■ **Description of the task**
Leave out each picture. Repeat everything else in the records exactly.

■ **Materials provided**
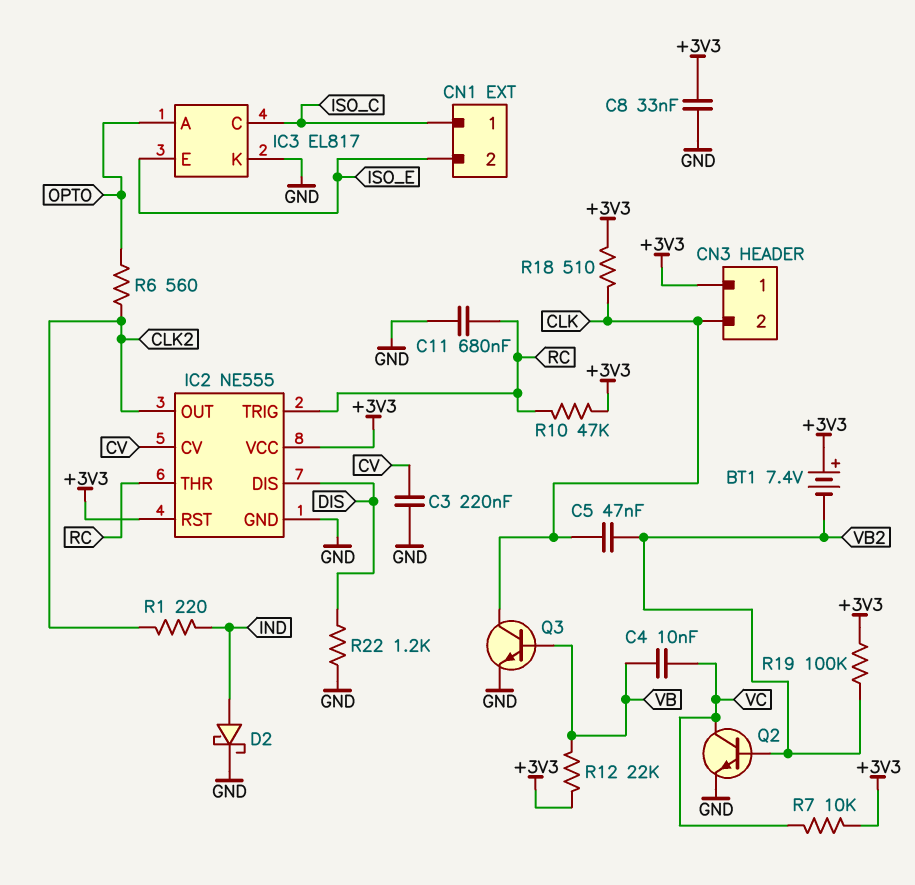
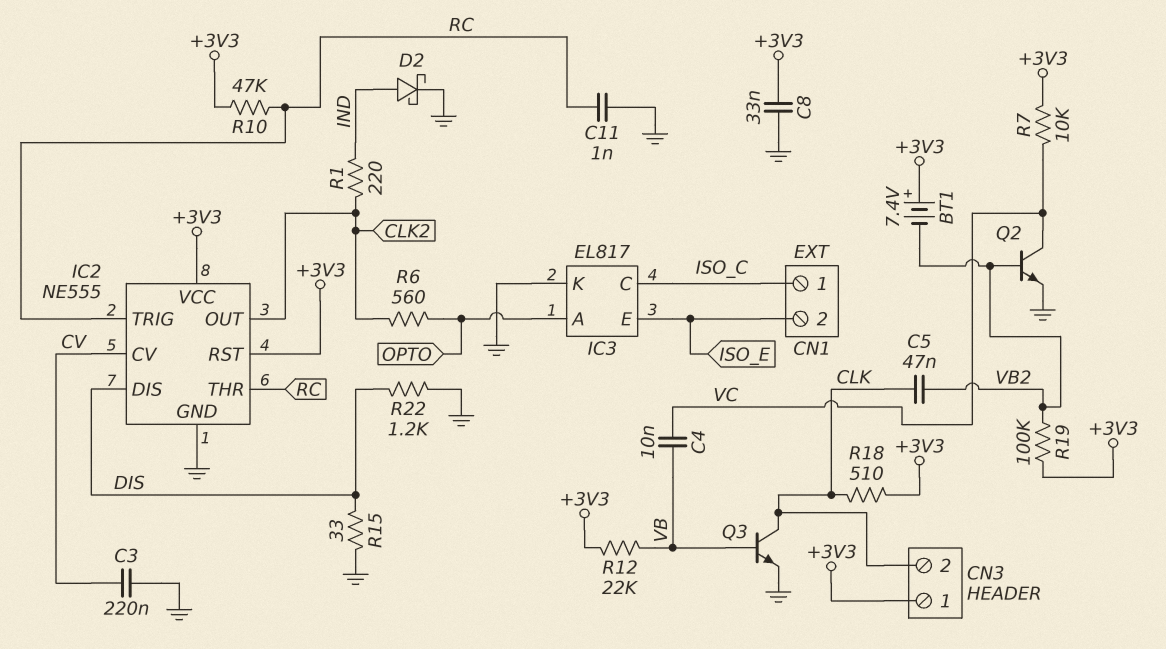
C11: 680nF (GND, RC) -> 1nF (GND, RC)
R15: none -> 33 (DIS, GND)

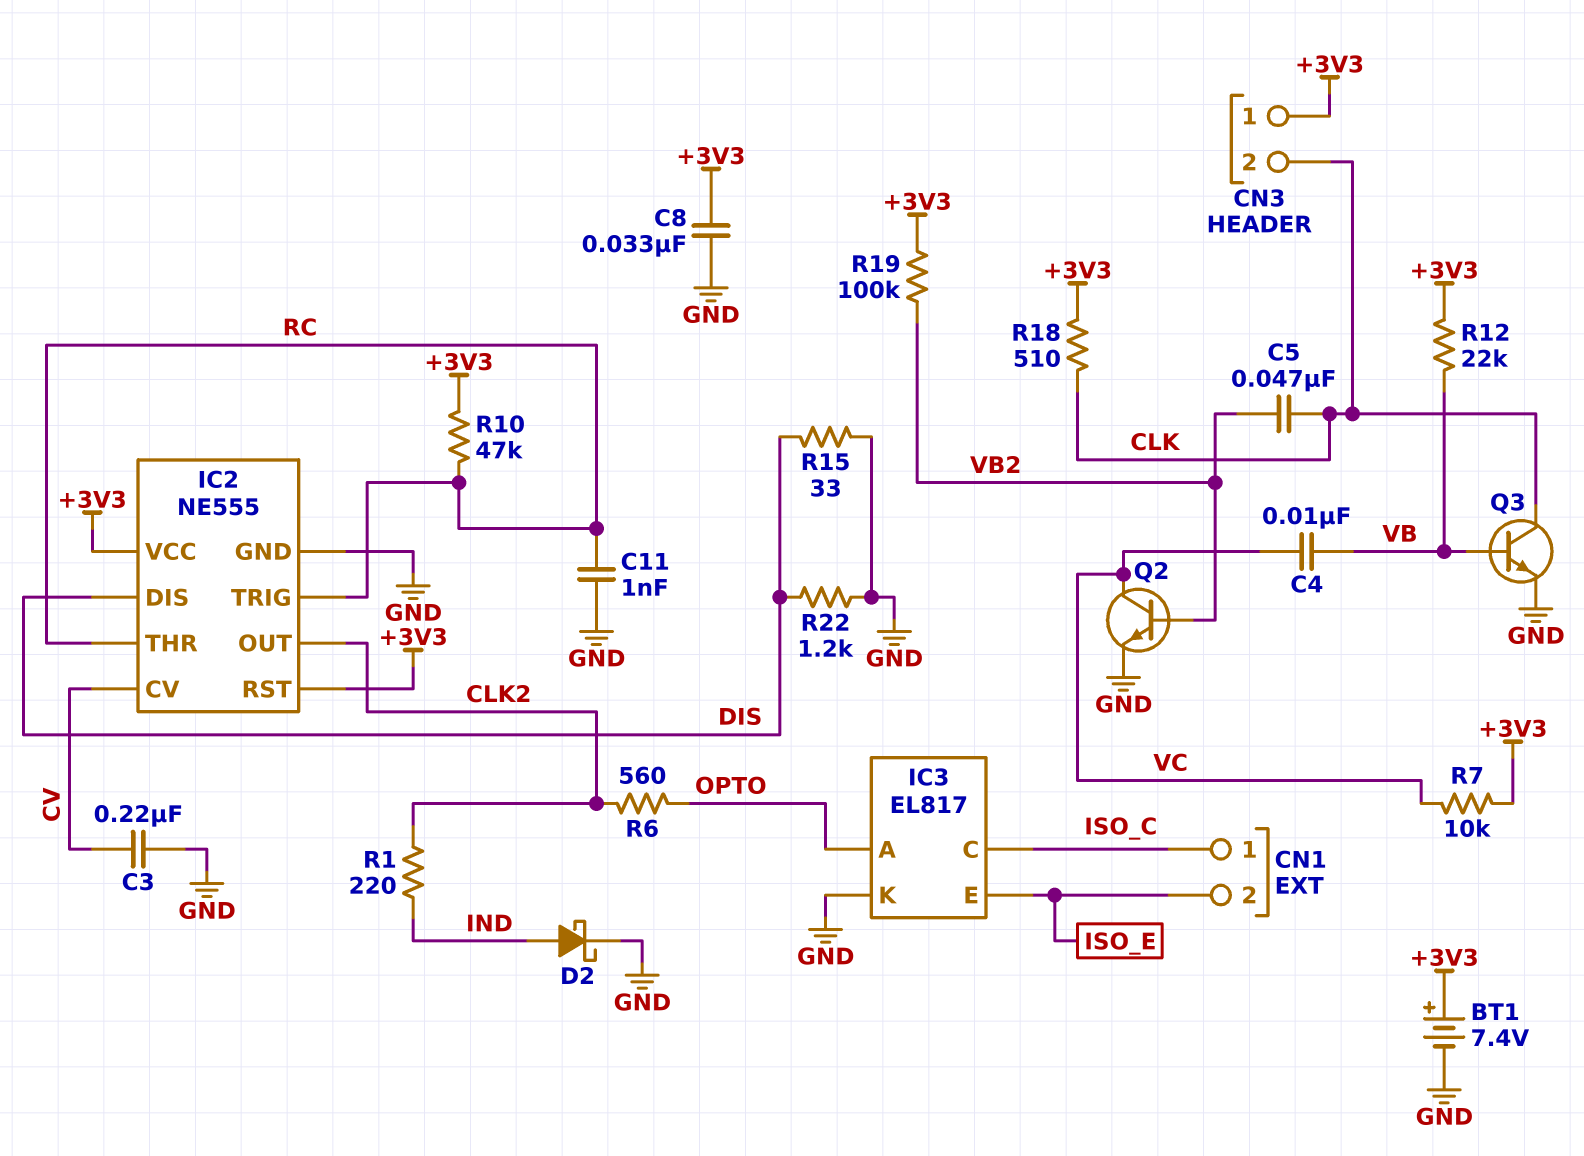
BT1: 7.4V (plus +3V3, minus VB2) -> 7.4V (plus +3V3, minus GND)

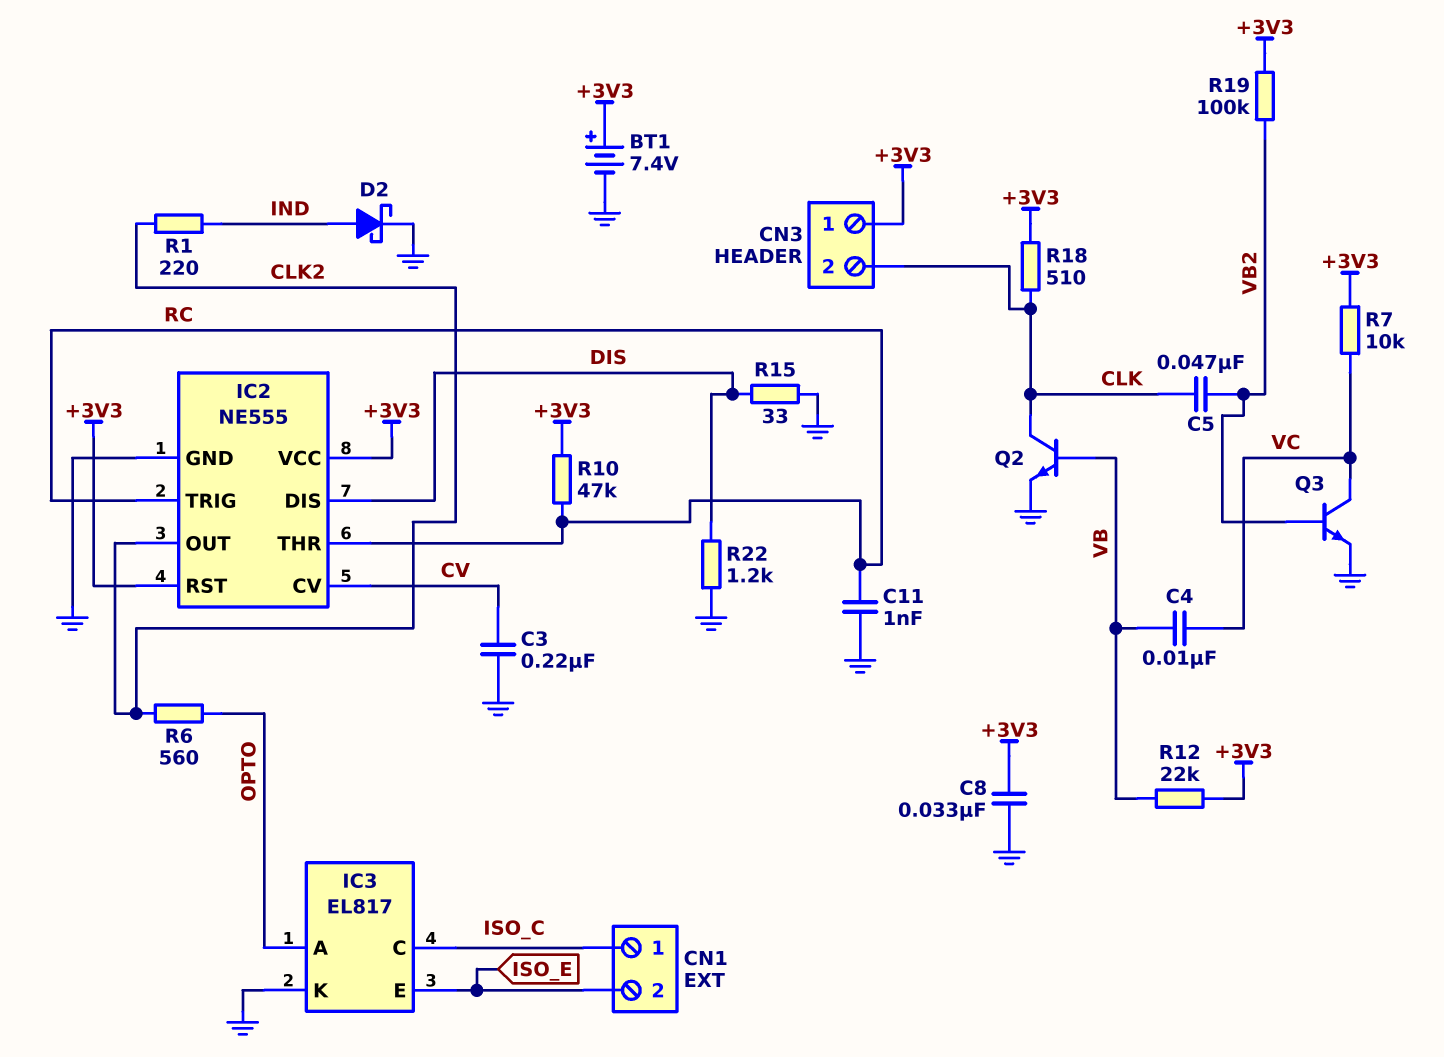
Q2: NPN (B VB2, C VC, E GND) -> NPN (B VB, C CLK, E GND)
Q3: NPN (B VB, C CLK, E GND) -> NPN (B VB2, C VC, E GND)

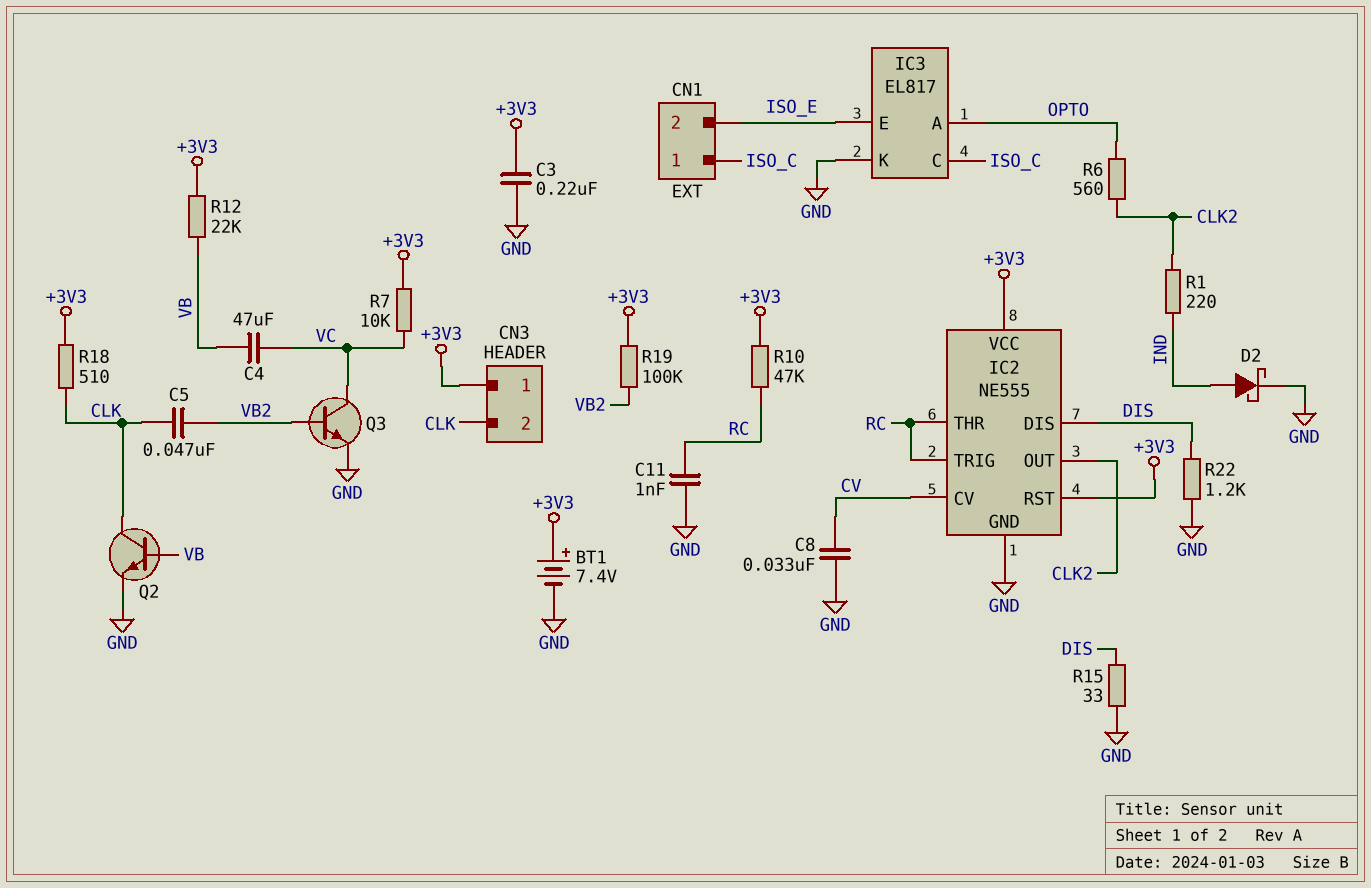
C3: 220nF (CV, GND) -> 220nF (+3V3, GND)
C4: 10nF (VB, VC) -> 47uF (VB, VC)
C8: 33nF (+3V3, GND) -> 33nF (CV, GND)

■ **Result of the task**
C11: 680nF (GND, RC) -> 1nF (GND, RC)
R15: none -> 33 (DIS, GND)

BT1: 7.4V (plus +3V3, minus VB2) -> 7.4V (plus +3V3, minus GND)

Q2: NPN (B VB2, C VC, E GND) -> NPN (B VB, C CLK, E GND)
Q3: NPN (B VB, C CLK, E GND) -> NPN (B VB2, C VC, E GND)

C3: 220nF (CV, GND) -> 220nF (+3V3, GND)
C4: 10nF (VB, VC) -> 47uF (VB, VC)
C8: 33nF (+3V3, GND) -> 33nF (CV, GND)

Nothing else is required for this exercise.